--- RECORDS PROVIDED ---
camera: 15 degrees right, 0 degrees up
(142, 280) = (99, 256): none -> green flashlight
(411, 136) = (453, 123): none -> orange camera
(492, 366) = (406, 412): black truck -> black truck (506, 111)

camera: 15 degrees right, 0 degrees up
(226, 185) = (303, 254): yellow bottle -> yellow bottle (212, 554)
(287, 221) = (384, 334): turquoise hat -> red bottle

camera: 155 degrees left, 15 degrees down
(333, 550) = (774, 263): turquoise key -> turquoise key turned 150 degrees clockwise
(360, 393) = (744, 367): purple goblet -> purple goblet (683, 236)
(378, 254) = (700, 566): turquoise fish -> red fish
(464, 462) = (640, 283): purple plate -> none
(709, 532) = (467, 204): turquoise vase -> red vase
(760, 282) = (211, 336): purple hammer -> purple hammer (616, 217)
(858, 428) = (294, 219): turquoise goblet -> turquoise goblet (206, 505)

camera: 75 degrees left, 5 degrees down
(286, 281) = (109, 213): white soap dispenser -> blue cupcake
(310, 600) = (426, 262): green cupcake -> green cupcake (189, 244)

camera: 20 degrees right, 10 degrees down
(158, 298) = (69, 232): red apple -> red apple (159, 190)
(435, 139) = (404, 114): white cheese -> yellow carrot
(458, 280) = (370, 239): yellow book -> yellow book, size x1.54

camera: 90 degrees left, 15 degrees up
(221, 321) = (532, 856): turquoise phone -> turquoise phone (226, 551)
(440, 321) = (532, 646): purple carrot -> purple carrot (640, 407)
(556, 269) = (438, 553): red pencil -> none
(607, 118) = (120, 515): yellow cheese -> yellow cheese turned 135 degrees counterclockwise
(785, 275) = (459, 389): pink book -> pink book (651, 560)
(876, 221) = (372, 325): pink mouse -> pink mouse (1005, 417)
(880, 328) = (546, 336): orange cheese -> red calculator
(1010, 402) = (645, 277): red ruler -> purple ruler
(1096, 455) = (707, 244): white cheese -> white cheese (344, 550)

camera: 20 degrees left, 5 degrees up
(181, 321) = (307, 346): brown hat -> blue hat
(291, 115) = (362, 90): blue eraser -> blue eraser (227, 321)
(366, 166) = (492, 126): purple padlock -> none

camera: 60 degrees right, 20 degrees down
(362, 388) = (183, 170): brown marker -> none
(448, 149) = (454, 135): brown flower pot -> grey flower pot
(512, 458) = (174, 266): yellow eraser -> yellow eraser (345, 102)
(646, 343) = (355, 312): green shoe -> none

--- WHAT TO WORK ON ---
Return only those lines of the records that contain the string "cupcake".

--- RESPONSE AREA ---
(286, 281) = (109, 213): white soap dispenser -> blue cupcake
(310, 600) = (426, 262): green cupcake -> green cupcake (189, 244)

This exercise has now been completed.